*EXCERPTED DATA*.
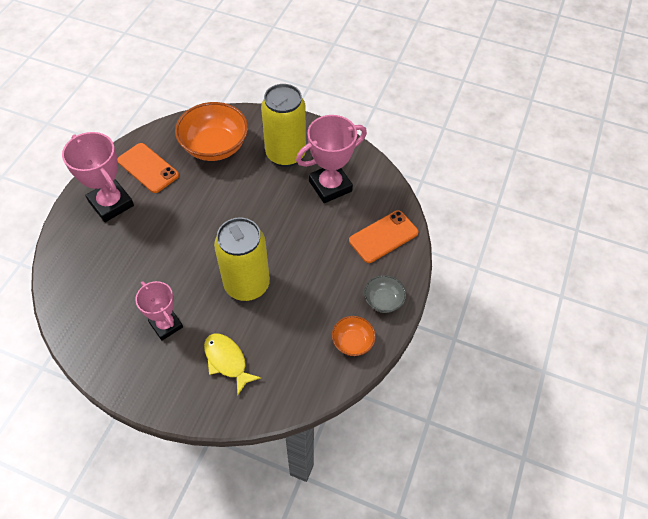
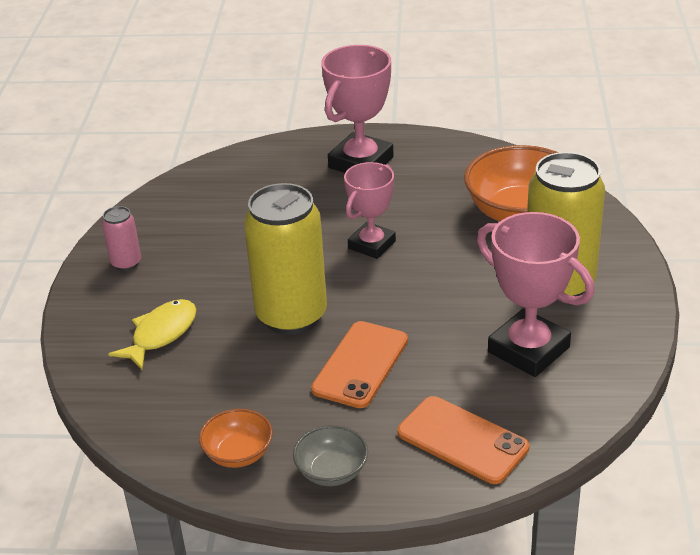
camera: 75 degrees right, 20 degrees down
orange phone [117,143,179,193] -> orange phone moved to [311,321,408,408]
pink trophy [135,281,183,341] -> pink trophy moved to [344,162,396,259]
none -> pink can [102,206,141,271]

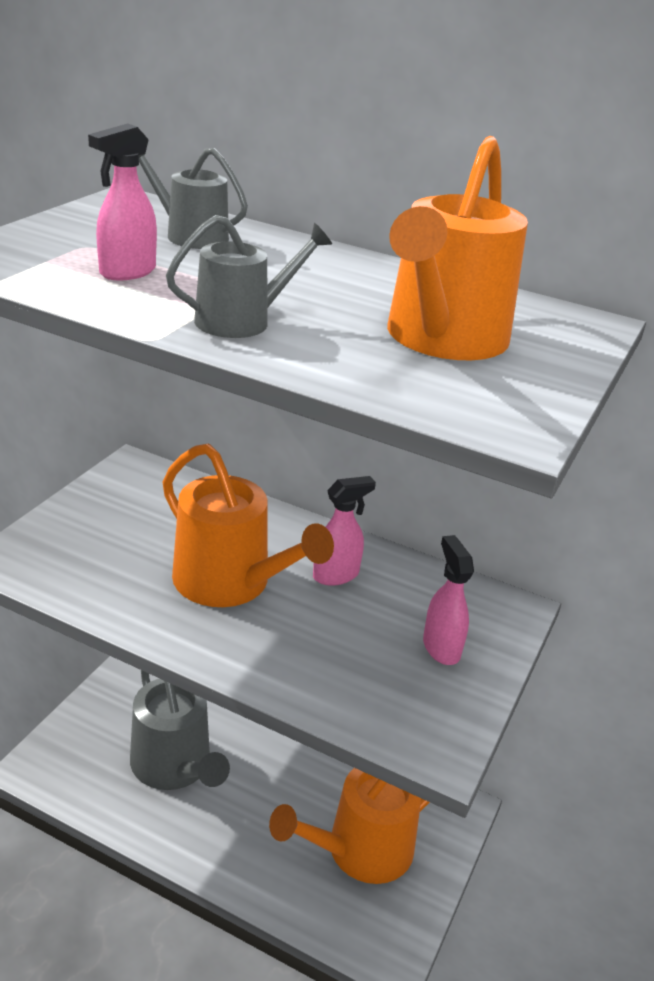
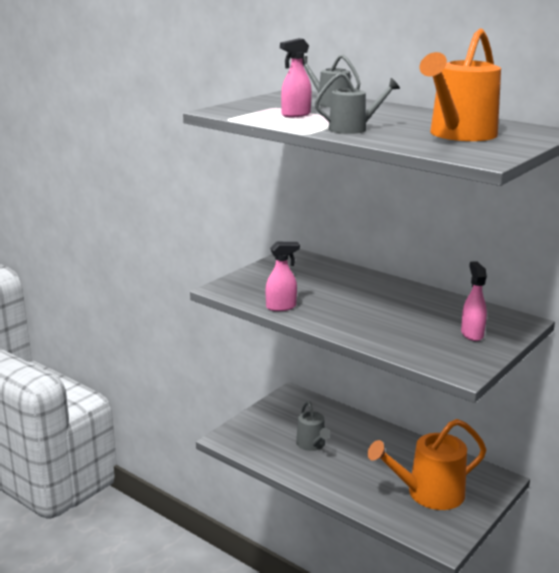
camera: 15 degrees right, 10 degrees down
grey watering can [130,670,230,790] -> grey watering can [296,401,330,451], size x0.58
orange watering can [163,444,334,607] -> none
pink spray bottle [313,476,376,586] -> pink spray bottle moved to [266,242,300,311]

*PROBLEM DETAILS*.
Please go through the data above and copy each line containing the word "right".

*ANSWER FOR THIS EXERCISE*.
camera: 75 degrees right, 20 degrees down
camera: 15 degrees right, 10 degrees down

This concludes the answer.